» Activity
Please give the whole listing again word for word, and drop any pictures it holds.

» Dataset records
-- -- --

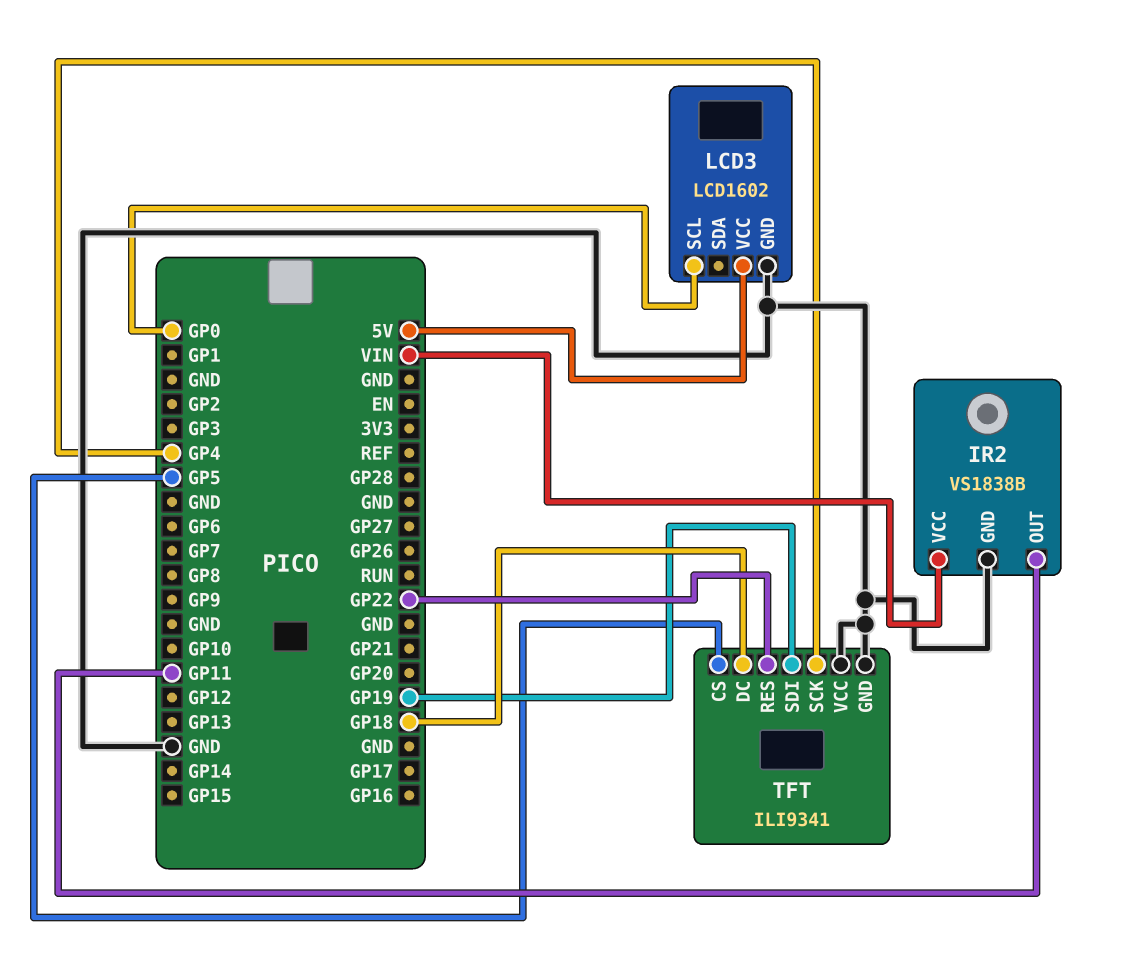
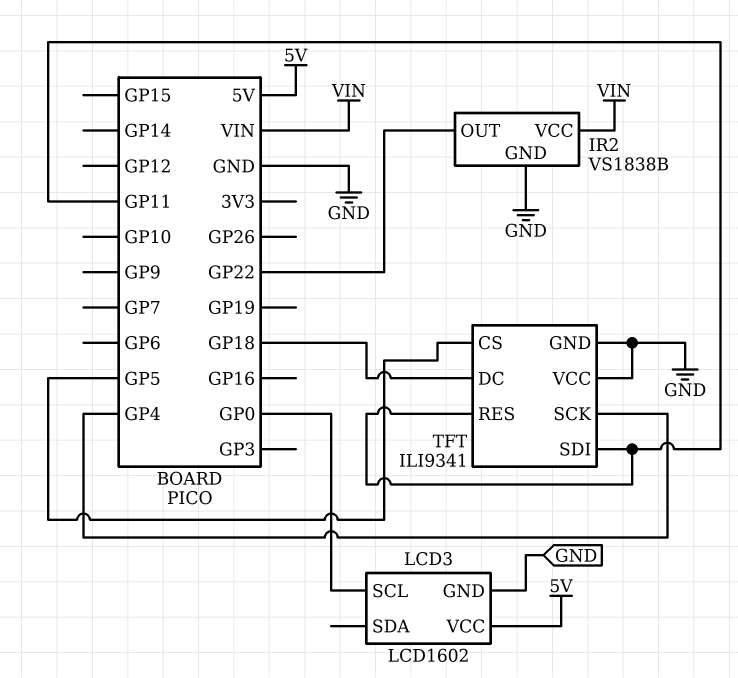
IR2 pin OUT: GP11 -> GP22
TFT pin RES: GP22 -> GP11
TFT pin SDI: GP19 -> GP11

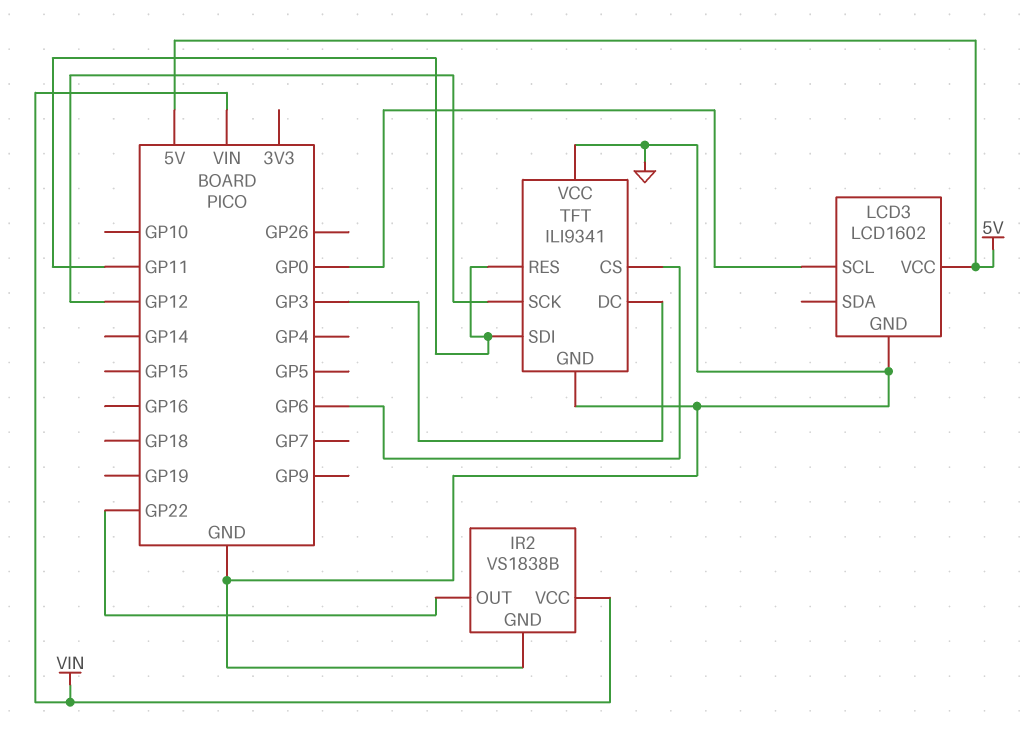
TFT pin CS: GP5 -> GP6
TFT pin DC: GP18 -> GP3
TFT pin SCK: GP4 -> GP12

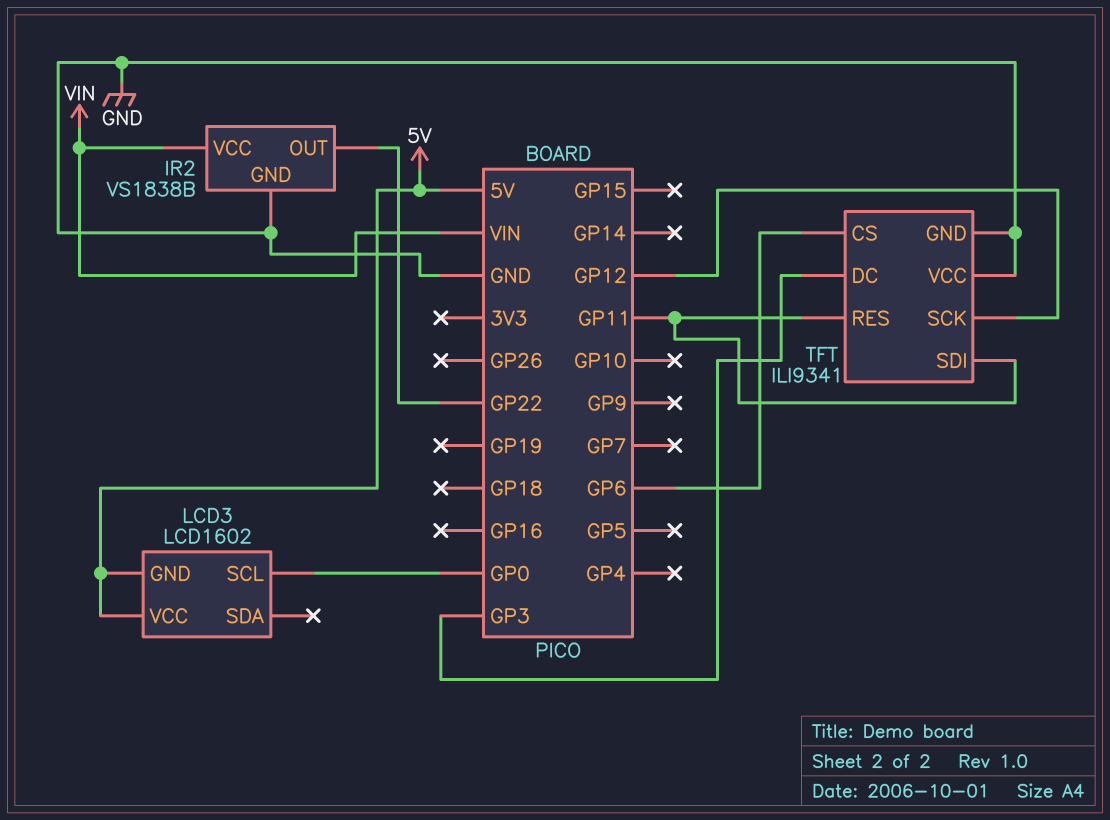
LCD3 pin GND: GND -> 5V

-- -- --

» Output of the task
IR2 pin OUT: GP11 -> GP22
TFT pin RES: GP22 -> GP11
TFT pin SDI: GP19 -> GP11

TFT pin CS: GP5 -> GP6
TFT pin DC: GP18 -> GP3
TFT pin SCK: GP4 -> GP12

LCD3 pin GND: GND -> 5V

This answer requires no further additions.